BEGIN

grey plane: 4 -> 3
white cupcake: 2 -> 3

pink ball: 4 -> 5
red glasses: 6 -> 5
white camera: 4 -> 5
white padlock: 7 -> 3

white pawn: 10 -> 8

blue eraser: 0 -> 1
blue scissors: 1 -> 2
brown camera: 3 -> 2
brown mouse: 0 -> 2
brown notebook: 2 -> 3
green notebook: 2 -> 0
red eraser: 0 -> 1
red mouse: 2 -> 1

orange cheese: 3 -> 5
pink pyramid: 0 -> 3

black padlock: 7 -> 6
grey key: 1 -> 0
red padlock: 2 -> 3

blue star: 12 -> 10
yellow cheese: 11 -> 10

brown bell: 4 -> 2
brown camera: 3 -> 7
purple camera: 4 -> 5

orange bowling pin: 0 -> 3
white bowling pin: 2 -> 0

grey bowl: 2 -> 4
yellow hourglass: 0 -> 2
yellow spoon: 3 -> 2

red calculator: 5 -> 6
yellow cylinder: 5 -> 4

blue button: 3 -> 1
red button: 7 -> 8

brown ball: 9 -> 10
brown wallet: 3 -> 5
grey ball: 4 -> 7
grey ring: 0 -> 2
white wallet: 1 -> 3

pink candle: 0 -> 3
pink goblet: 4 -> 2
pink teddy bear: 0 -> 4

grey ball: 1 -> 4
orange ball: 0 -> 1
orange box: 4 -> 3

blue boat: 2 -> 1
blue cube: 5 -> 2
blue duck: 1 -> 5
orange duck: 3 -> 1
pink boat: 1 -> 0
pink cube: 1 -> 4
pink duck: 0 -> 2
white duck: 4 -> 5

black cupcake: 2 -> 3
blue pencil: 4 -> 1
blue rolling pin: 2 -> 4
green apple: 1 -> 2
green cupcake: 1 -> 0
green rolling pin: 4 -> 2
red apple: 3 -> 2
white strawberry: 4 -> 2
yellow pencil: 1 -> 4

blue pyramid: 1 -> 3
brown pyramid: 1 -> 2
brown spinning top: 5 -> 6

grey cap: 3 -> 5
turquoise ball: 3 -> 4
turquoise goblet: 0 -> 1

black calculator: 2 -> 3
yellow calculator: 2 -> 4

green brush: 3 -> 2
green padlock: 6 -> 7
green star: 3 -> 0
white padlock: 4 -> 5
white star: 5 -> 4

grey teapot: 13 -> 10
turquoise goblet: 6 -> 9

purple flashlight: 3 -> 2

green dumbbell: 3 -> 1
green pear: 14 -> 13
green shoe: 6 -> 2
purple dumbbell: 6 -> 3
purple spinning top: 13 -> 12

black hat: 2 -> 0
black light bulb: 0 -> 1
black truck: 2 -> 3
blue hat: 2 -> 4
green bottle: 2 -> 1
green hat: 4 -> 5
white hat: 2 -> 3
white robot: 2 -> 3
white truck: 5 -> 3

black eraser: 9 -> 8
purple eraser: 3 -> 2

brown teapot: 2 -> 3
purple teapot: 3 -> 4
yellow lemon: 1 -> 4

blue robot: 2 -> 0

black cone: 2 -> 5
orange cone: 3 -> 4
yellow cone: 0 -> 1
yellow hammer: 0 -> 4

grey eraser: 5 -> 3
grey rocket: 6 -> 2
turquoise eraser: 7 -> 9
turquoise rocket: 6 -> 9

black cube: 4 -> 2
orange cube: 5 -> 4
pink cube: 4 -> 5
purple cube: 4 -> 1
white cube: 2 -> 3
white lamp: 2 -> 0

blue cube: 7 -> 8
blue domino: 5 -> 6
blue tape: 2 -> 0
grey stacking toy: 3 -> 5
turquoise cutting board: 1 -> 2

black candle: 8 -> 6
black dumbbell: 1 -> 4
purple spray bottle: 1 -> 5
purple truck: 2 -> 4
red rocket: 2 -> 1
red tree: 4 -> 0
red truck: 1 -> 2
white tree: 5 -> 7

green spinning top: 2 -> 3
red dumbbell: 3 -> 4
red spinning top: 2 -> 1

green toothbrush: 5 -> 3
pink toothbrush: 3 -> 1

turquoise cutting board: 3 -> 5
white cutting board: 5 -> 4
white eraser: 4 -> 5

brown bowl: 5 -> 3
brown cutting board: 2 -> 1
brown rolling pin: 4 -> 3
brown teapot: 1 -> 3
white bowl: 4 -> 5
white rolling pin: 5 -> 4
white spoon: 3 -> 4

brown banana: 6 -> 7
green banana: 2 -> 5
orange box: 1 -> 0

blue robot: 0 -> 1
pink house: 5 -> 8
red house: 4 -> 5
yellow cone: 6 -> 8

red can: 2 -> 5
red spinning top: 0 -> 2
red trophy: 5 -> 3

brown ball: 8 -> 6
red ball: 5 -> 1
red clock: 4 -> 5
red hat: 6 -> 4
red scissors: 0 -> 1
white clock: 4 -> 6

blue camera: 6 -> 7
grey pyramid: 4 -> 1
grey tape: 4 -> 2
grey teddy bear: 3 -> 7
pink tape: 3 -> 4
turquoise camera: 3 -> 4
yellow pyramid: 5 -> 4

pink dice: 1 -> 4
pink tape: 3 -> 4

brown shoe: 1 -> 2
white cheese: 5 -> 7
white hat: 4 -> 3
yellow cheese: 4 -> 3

END

§ Requirement
An exact, complete copy of the lines above from the one with "green pear: 14 -> 13" through the one with "brown ball: 8 -> 6" is the whole answer.

§ Reply to the task
green pear: 14 -> 13
green shoe: 6 -> 2
purple dumbbell: 6 -> 3
purple spinning top: 13 -> 12

black hat: 2 -> 0
black light bulb: 0 -> 1
black truck: 2 -> 3
blue hat: 2 -> 4
green bottle: 2 -> 1
green hat: 4 -> 5
white hat: 2 -> 3
white robot: 2 -> 3
white truck: 5 -> 3

black eraser: 9 -> 8
purple eraser: 3 -> 2

brown teapot: 2 -> 3
purple teapot: 3 -> 4
yellow lemon: 1 -> 4

blue robot: 2 -> 0

black cone: 2 -> 5
orange cone: 3 -> 4
yellow cone: 0 -> 1
yellow hammer: 0 -> 4

grey eraser: 5 -> 3
grey rocket: 6 -> 2
turquoise eraser: 7 -> 9
turquoise rocket: 6 -> 9

black cube: 4 -> 2
orange cube: 5 -> 4
pink cube: 4 -> 5
purple cube: 4 -> 1
white cube: 2 -> 3
white lamp: 2 -> 0

blue cube: 7 -> 8
blue domino: 5 -> 6
blue tape: 2 -> 0
grey stacking toy: 3 -> 5
turquoise cutting board: 1 -> 2

black candle: 8 -> 6
black dumbbell: 1 -> 4
purple spray bottle: 1 -> 5
purple truck: 2 -> 4
red rocket: 2 -> 1
red tree: 4 -> 0
red truck: 1 -> 2
white tree: 5 -> 7

green spinning top: 2 -> 3
red dumbbell: 3 -> 4
red spinning top: 2 -> 1

green toothbrush: 5 -> 3
pink toothbrush: 3 -> 1

turquoise cutting board: 3 -> 5
white cutting board: 5 -> 4
white eraser: 4 -> 5

brown bowl: 5 -> 3
brown cutting board: 2 -> 1
brown rolling pin: 4 -> 3
brown teapot: 1 -> 3
white bowl: 4 -> 5
white rolling pin: 5 -> 4
white spoon: 3 -> 4

brown banana: 6 -> 7
green banana: 2 -> 5
orange box: 1 -> 0

blue robot: 0 -> 1
pink house: 5 -> 8
red house: 4 -> 5
yellow cone: 6 -> 8

red can: 2 -> 5
red spinning top: 0 -> 2
red trophy: 5 -> 3

brown ball: 8 -> 6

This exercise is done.